(Collected data)
- - - - -

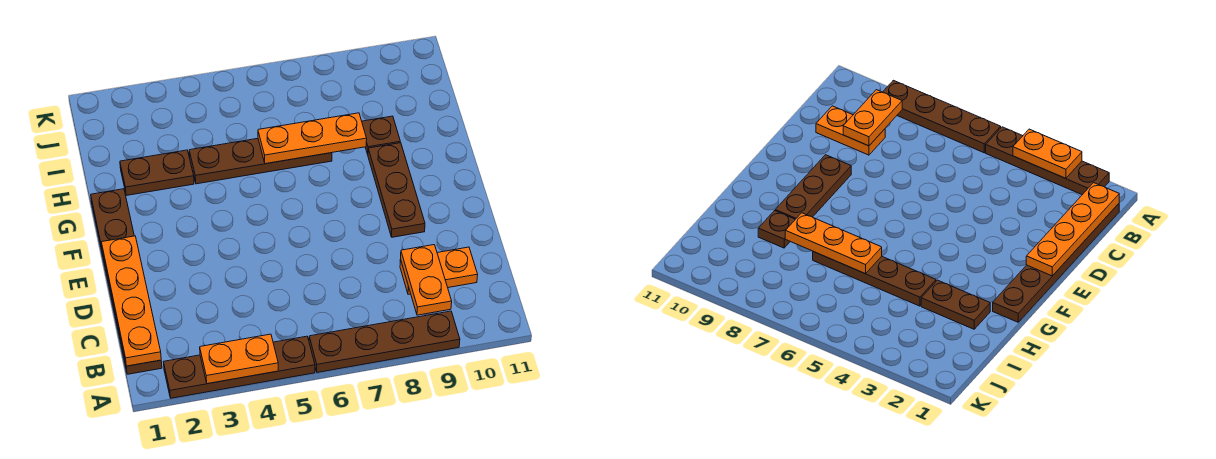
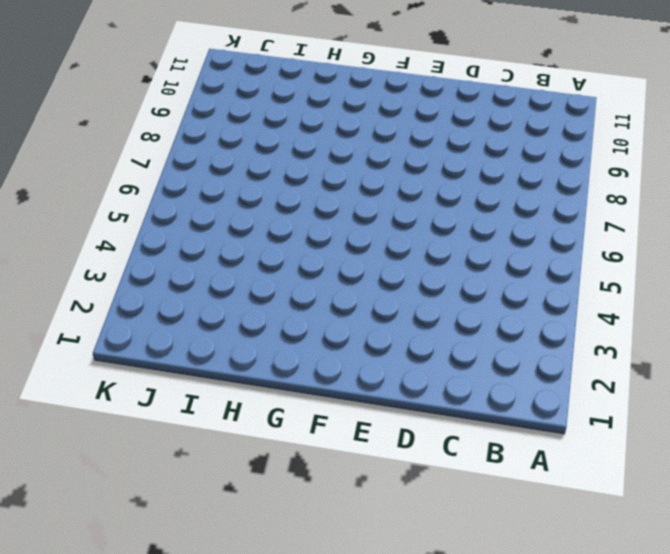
none -> brown 1x4 plate [164,336,315,398]
none -> brown 1x4 plate [309,311,460,372]
none -> brown 1x6 plate [91,189,162,374]

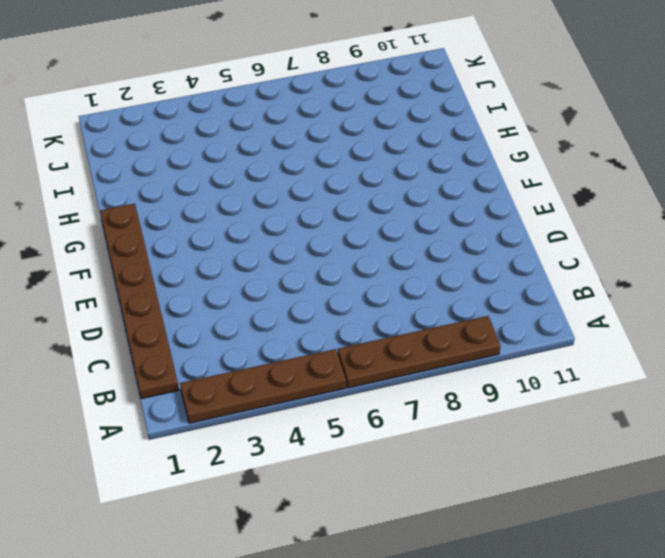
none -> orange 1x2 plate [400,247,478,294]
none -> brown 1x3 plate [368,143,425,237]
none -> brown 1x2 plate [120,150,194,195]

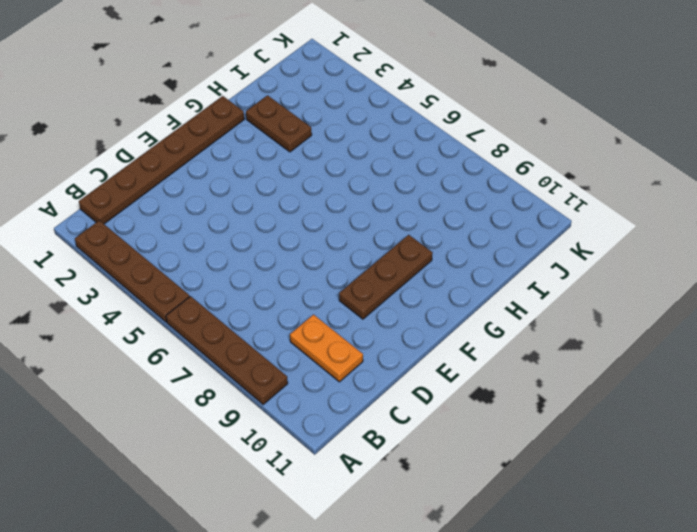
none -> brown 1x4 plate [189,138,332,184]
none -> brown 1x1 plate [362,116,400,154]
none -> orange 1x2 plate [200,334,278,384]

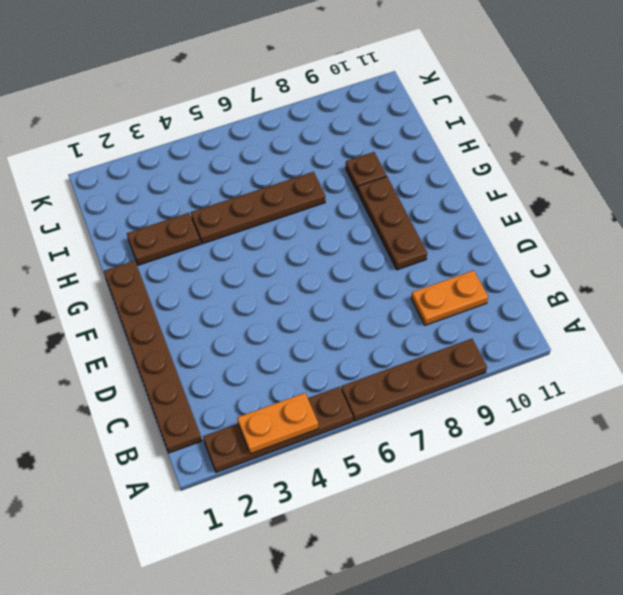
none -> orange 1x4 plate [102,236,161,366]
none -> orange 1x2 plate [401,245,452,315]
none -> orange 1x3 plate [258,113,367,164]

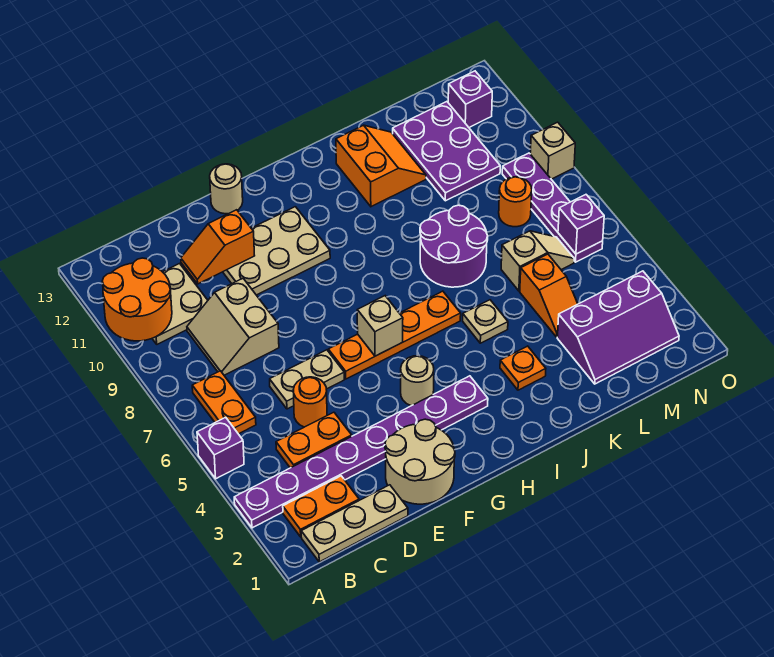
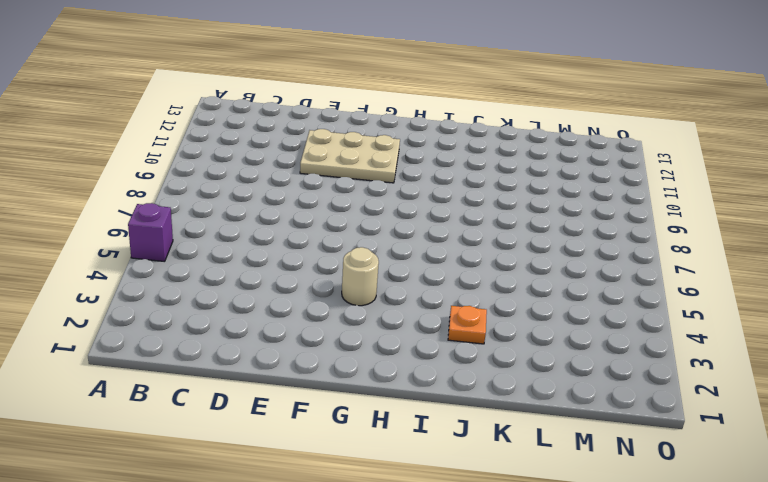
none -> purple 1x8 plate [234,376,488,528]
none -> tan 1x3 plate [301,485,408,562]
none -> orange 1x2 plate [283,476,359,537]
none -> orange 1x2 plate [192,371,256,434]

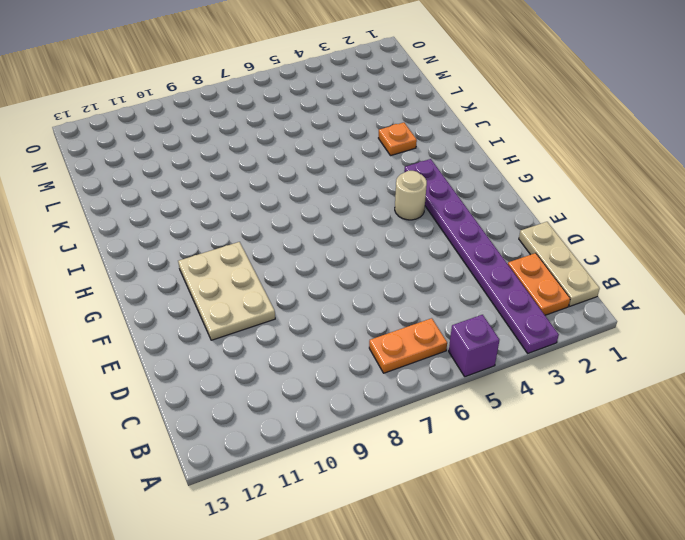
none -> tan 2x2 plate [152,264,208,344]
none -> orange 1x2 plate [276,412,352,468]
none -> tan 2x2 slope [187,279,279,375]
none -> orange 1x1 round brick [293,377,327,427]

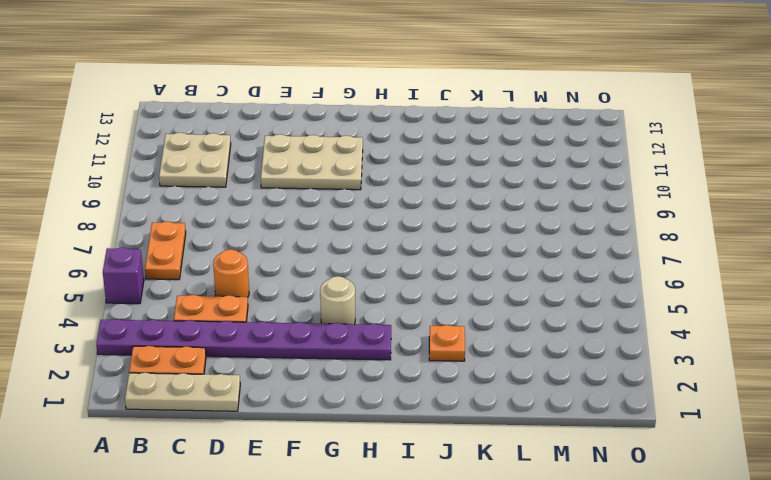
none -> tan 2x2 slope [187,279,279,375]
none -> tan 1x2 plate [270,350,344,409]
none -> tan 2x2 round brick [385,419,455,504]
none -> orange 1x4 plate [328,291,461,379]

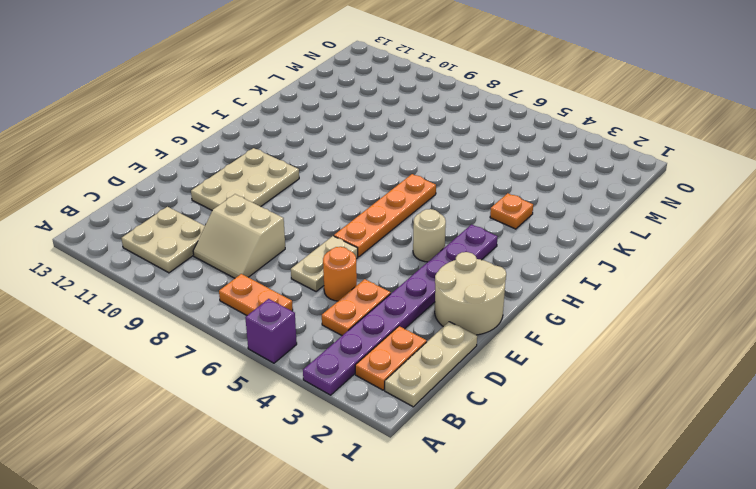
none -> tan 1x1 round brick [210,164,243,214]
none -> tan 1x1 plate [463,300,508,343]
none -> purple 2x2 round brick [420,205,488,287]
none -> orange 2x2 slope [336,125,426,207]

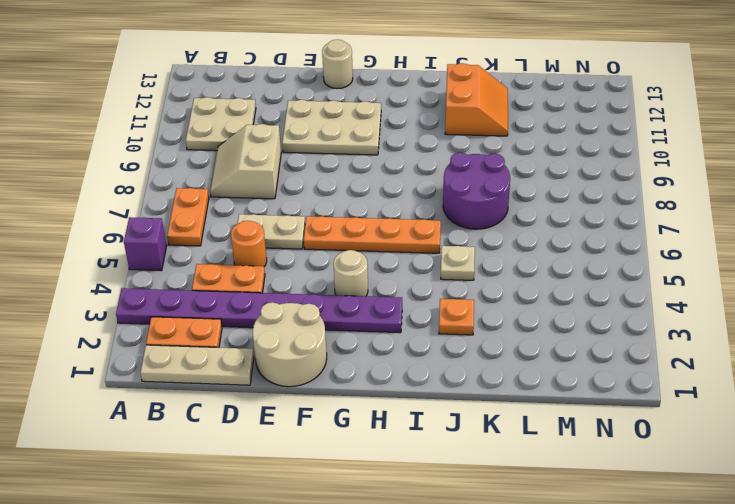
none -> purple 2x3 slope [557,271,679,384]
none -> orange 1x2 slope [520,254,578,337]
none -> tan 1x2 slope [501,231,574,291]
none -> purple 2x3 plate [393,102,500,201]

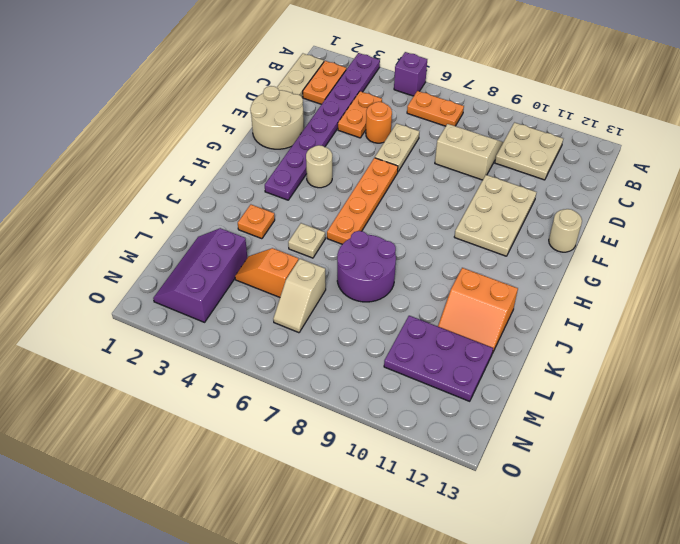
none -> orange 1x1 round brick [499,177,532,227]
none -> purple 1x4 plate [502,153,603,262]
none -> purple 1x1 brick [448,71,492,127]
none -> tan 1x1 brick [530,122,575,179]

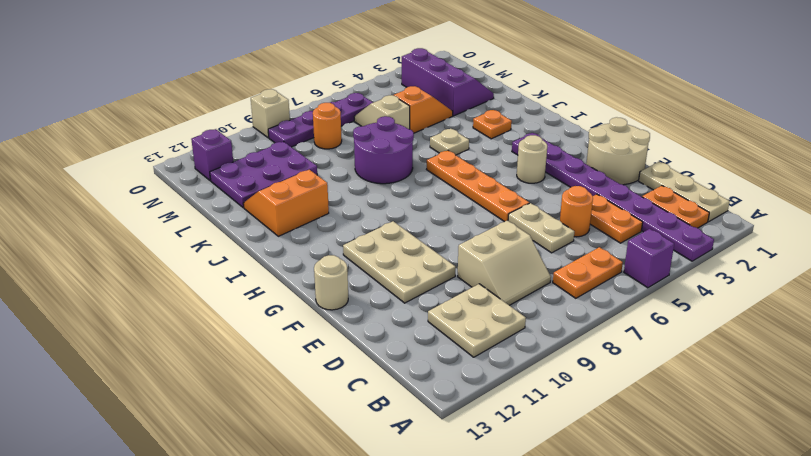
none -> orange 2x2 round brick [102,258,172,341]
none -> orange 1x2 slope [181,210,255,284]
none -> tan 1x1 brick [357,296,403,356]
none -> purple 1x1 brick [558,195,604,254]

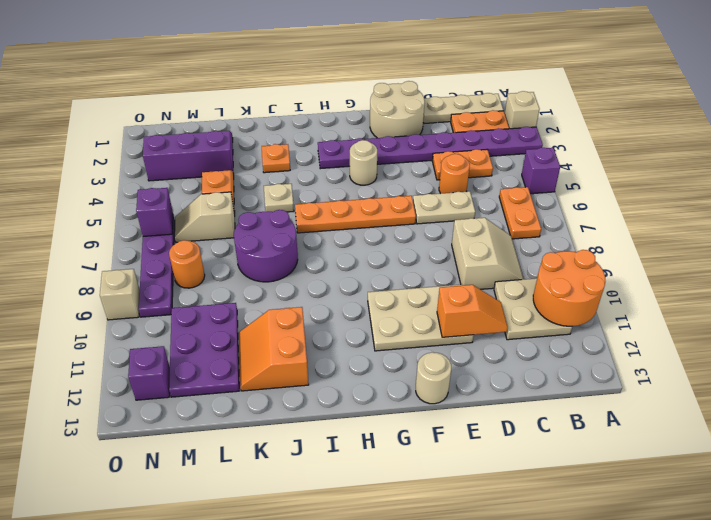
tan 1x1 brick [505,91,540,129] -> tan 1x1 brick moved to [357,296,403,356]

- - - - -

Precisely those lines above that run from the line with "none -> brown 1x6 plate [91,189,162,374]" up to and including the line with "none -> orange 1x2 plate [200,334,278,384]" are to be set down, with the pictures omitted.

none -> brown 1x6 plate [91,189,162,374]

none -> orange 1x2 plate [400,247,478,294]
none -> brown 1x3 plate [368,143,425,237]
none -> brown 1x2 plate [120,150,194,195]

none -> brown 1x4 plate [189,138,332,184]
none -> brown 1x1 plate [362,116,400,154]
none -> orange 1x2 plate [200,334,278,384]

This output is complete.